==== Input records ====

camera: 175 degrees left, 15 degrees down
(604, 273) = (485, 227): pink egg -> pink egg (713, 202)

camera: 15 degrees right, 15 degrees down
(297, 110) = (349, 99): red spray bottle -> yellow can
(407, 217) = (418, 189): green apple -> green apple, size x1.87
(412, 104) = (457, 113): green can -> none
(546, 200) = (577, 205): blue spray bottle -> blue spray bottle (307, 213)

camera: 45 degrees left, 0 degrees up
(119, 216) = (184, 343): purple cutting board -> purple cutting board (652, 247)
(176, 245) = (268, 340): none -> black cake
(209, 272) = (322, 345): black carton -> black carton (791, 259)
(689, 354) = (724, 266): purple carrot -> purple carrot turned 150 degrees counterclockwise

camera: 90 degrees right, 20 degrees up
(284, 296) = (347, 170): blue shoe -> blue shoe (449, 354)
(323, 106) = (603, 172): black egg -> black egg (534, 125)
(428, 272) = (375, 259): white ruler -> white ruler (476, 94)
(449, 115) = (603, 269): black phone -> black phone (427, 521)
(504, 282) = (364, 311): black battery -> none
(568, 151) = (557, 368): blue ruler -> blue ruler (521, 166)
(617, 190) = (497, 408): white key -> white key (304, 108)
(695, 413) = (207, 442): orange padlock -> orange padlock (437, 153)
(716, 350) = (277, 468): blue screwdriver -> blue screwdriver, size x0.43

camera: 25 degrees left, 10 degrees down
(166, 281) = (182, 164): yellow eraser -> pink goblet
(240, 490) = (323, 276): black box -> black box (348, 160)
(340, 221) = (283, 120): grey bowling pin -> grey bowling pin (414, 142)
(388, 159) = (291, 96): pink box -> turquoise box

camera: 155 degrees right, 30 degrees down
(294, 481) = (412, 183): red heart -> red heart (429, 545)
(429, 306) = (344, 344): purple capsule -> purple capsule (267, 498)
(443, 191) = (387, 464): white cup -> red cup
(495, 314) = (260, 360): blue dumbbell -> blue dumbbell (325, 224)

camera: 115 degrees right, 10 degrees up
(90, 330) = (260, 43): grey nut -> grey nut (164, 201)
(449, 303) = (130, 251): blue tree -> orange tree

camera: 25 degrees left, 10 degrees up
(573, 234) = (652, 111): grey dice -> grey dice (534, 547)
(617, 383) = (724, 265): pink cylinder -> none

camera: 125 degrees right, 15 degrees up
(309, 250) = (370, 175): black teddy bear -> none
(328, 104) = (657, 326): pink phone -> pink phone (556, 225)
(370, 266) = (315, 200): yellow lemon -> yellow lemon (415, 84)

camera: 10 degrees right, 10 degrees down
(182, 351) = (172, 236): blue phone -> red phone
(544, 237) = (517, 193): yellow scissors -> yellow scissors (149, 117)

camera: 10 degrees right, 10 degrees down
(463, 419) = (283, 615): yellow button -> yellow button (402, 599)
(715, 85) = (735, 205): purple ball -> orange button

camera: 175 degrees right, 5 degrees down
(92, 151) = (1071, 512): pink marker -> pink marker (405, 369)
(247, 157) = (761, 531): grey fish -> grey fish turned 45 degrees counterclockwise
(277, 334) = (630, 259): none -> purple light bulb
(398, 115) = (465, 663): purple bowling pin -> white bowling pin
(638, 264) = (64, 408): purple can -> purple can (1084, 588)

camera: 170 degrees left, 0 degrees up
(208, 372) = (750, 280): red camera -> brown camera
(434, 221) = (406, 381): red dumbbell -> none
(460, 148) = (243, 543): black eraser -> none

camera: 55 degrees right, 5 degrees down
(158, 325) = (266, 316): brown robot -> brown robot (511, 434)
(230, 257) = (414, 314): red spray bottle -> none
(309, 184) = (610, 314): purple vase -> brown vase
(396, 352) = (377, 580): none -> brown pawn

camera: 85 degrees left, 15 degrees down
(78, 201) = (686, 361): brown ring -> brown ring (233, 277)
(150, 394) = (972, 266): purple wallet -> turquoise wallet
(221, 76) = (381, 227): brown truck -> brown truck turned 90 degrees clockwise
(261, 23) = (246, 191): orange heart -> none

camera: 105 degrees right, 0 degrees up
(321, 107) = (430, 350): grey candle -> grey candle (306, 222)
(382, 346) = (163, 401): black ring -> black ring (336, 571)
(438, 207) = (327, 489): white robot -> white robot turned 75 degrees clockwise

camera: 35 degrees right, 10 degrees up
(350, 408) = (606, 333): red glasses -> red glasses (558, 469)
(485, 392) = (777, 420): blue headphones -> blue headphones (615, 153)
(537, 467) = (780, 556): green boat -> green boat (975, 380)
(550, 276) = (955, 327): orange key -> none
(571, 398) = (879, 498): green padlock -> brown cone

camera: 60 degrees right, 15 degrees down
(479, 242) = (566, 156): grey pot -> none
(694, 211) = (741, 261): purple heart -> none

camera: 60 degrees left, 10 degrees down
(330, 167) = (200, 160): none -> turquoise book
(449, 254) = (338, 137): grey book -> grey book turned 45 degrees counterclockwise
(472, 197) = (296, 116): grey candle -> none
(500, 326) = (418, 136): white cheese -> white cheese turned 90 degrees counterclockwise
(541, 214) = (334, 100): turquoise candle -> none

====

| Prompt |
Within the data, count the lines that hold the word "yellow". Answer with the figure and nothing more.

| Reply to the task |
5